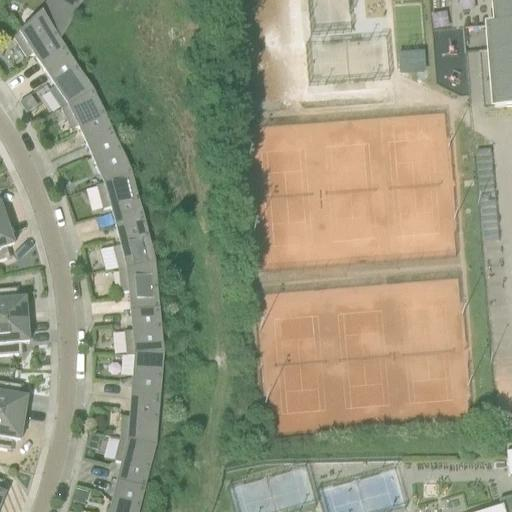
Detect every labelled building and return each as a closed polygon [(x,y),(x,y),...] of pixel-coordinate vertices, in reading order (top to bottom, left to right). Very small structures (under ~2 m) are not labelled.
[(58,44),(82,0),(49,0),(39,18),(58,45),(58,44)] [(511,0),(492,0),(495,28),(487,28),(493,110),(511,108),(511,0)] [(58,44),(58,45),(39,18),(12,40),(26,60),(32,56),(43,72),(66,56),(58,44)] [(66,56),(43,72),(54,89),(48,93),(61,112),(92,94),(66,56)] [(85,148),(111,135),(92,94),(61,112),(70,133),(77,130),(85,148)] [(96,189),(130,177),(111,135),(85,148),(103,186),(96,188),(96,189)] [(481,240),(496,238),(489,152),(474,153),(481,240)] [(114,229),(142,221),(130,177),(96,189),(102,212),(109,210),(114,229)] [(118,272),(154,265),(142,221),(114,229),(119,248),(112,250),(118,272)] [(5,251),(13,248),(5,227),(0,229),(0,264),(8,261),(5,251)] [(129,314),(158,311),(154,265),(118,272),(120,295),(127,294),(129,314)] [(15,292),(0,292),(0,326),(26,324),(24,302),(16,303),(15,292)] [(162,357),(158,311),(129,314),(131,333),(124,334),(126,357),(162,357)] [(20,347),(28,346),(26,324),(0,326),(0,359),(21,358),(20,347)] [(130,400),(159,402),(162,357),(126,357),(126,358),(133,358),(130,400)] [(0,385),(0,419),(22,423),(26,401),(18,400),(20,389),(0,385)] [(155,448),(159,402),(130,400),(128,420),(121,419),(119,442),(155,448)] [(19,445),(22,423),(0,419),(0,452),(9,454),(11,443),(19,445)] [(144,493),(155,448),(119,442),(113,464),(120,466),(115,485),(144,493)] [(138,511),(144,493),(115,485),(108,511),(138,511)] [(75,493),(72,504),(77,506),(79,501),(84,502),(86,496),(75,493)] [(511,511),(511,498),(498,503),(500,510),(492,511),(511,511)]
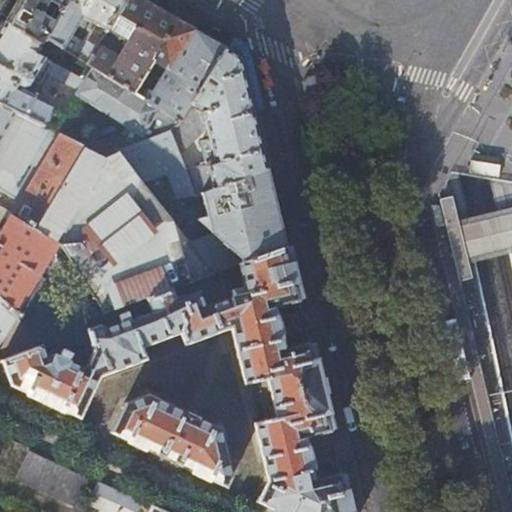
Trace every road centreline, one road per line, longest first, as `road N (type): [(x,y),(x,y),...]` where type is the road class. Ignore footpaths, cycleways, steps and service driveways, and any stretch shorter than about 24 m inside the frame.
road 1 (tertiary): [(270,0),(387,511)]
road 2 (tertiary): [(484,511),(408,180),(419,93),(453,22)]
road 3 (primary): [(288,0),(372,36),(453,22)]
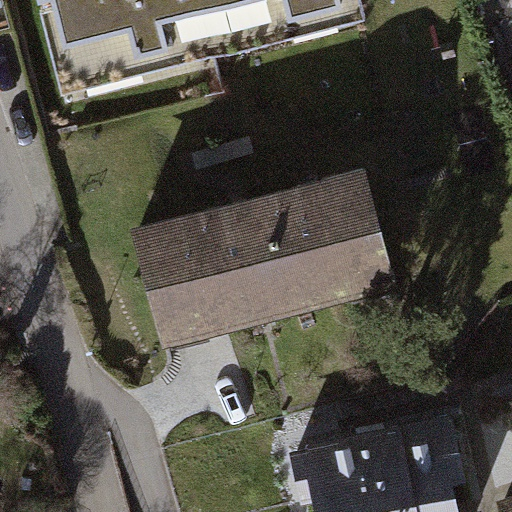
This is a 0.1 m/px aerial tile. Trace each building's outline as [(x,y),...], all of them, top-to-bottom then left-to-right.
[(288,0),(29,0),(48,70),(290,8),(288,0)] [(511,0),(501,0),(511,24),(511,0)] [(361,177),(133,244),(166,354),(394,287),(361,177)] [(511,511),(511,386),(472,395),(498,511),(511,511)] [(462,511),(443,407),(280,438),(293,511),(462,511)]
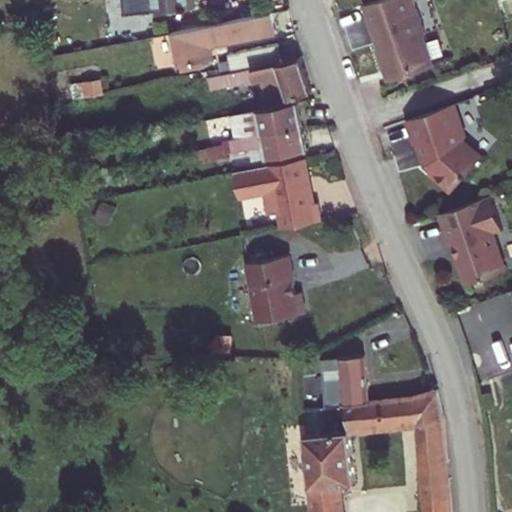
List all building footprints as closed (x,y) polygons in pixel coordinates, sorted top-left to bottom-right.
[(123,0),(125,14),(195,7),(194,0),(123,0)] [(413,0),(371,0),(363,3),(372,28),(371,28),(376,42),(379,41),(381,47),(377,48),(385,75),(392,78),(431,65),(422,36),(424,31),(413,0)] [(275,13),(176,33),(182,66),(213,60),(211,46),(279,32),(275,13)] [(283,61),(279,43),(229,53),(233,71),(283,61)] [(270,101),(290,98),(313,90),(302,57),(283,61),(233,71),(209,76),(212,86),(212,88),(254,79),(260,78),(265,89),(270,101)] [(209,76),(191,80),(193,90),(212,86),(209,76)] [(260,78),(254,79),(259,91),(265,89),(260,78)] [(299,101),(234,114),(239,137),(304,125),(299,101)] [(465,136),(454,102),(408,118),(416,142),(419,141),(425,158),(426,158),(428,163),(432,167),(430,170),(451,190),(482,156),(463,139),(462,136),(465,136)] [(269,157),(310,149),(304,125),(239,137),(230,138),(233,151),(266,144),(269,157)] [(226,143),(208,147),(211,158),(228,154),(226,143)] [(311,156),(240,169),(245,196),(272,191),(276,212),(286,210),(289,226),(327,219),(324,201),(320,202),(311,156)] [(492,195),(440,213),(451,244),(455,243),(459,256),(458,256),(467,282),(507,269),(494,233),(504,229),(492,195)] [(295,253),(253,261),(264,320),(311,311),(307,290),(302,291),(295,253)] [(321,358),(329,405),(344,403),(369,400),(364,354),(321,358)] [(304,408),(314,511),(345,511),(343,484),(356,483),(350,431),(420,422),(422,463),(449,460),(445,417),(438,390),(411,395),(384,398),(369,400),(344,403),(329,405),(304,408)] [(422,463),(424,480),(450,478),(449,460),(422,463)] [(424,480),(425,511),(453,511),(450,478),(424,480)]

____

**What is expected:** Can you rewrite every item with "centreline" renamed to "centerline", changing nothing else and leaving out the pictures?

**Exercise result:**
Detect every labelled building and return each as a closed polygon [(x,y),(x,y),...] of pixel-coordinate vertices, in reading order (top to bottom, left to right). Very small structures (under ~2 m) are not labelled.
[(58,44),(82,0),(49,0),(39,18),(58,45),(58,44)] [(511,0),(492,0),(495,28),(487,28),(493,110),(511,108),(511,0)] [(58,44),(58,45),(39,18),(12,40),(26,60),(32,56),(43,72),(66,56),(58,44)] [(66,56),(43,72),(54,89),(48,93),(61,112),(92,94),(66,56)] [(85,148),(111,135),(92,94),(61,112),(70,133),(77,130),(85,148)] [(96,189),(130,177),(111,135),(85,148),(103,186),(96,188),(96,189)] [(481,240),(496,238),(489,152),(474,153),(481,240)] [(114,229),(142,221),(130,177),(96,189),(102,212),(109,210),(114,229)] [(118,272),(154,265),(142,221),(114,229),(119,248),(112,250),(118,272)] [(5,251),(13,248),(5,227),(0,229),(0,264),(8,261),(5,251)] [(129,314),(158,311),(154,265),(118,272),(120,295),(127,294),(129,314)] [(15,292),(0,292),(0,326),(26,324),(24,302),(16,303),(15,292)] [(162,357),(158,311),(129,314),(131,333),(124,334),(126,357),(162,357)] [(20,347),(28,346),(26,324),(0,326),(0,359),(21,358),(20,347)] [(130,400),(159,402),(162,357),(126,357),(126,358),(133,358),(130,400)] [(0,385),(0,419),(22,423),(26,401),(18,400),(20,389),(0,385)] [(155,448),(159,402),(130,400),(128,420),(121,419),(119,442),(155,448)] [(19,445),(22,423),(0,419),(0,452),(9,454),(11,443),(19,445)] [(144,493),(155,448),(119,442),(113,464),(120,466),(115,485),(144,493)] [(138,511),(144,493),(115,485),(108,511),(138,511)] [(75,493),(72,504),(77,506),(79,501),(84,502),(86,496),(75,493)] [(511,511),(511,498),(498,503),(500,510),(492,511),(511,511)]
Trace every road centerline, one road per line, longest first, as `road N (type): [(x,y),(x,y),...]` where type is the road class. Ignore footpaths, cycleways, steps and service driveways, and any stretch shorter than about 24 m inside the frame.
road 1 (tertiary): [(270,0),(387,511)]
road 2 (tertiary): [(484,511),(408,180),(419,93),(453,22)]
road 3 (primary): [(288,0),(372,36),(453,22)]
This is a 0.1 m/px aerial tile. Trace each building's outline as [(x,y),...], all of them, top-to-bottom then left-to-right.
[(288,0),(29,0),(48,70),(290,8),(288,0)] [(511,0),(501,0),(511,24),(511,0)] [(361,177),(133,244),(166,354),(394,287),(361,177)] [(511,511),(511,386),(472,395),(498,511),(511,511)] [(462,511),(443,407),(280,438),(293,511),(462,511)]
List all building footprints as closed (x,y) polygons in pixel coordinates, sorted top-left to bottom-right.
[(123,0),(125,14),(195,7),(194,0),(123,0)] [(413,0),(371,0),(363,3),(372,28),(371,28),(376,42),(379,41),(381,47),(377,48),(385,75),(392,78),(431,65),(422,36),(424,31),(413,0)] [(275,13),(176,33),(182,66),(213,60),(211,46),(279,32),(275,13)] [(283,61),(279,43),(229,53),(233,71),(283,61)] [(270,101),(290,98),(313,90),(302,57),(283,61),(233,71),(209,76),(212,86),(212,88),(254,79),(260,78),(265,89),(270,101)] [(209,76),(191,80),(193,90),(212,86),(209,76)] [(260,78),(254,79),(259,91),(265,89),(260,78)] [(299,101),(234,114),(239,137),(304,125),(299,101)] [(465,136),(454,102),(408,118),(416,142),(419,141),(425,158),(426,158),(428,163),(432,167),(430,170),(451,190),(482,156),(463,139),(462,136),(465,136)] [(269,157),(310,149),(304,125),(239,137),(230,138),(233,151),(266,144),(269,157)] [(226,143),(208,147),(211,158),(228,154),(226,143)] [(311,156),(240,169),(245,196),(272,191),(276,212),(286,210),(289,226),(327,219),(324,201),(320,202),(311,156)] [(492,195),(440,213),(451,244),(455,243),(459,256),(458,256),(467,282),(507,269),(494,233),(504,229),(492,195)] [(295,253),(253,261),(264,320),(311,311),(307,290),(302,291),(295,253)] [(321,358),(329,405),(344,403),(369,400),(364,354),(321,358)] [(304,408),(314,511),(345,511),(343,484),(356,483),(350,431),(420,422),(422,463),(449,460),(445,417),(438,390),(411,395),(384,398),(369,400),(344,403),(329,405),(304,408)] [(422,463),(424,480),(450,478),(449,460),(422,463)] [(424,480),(425,511),(453,511),(450,478),(424,480)]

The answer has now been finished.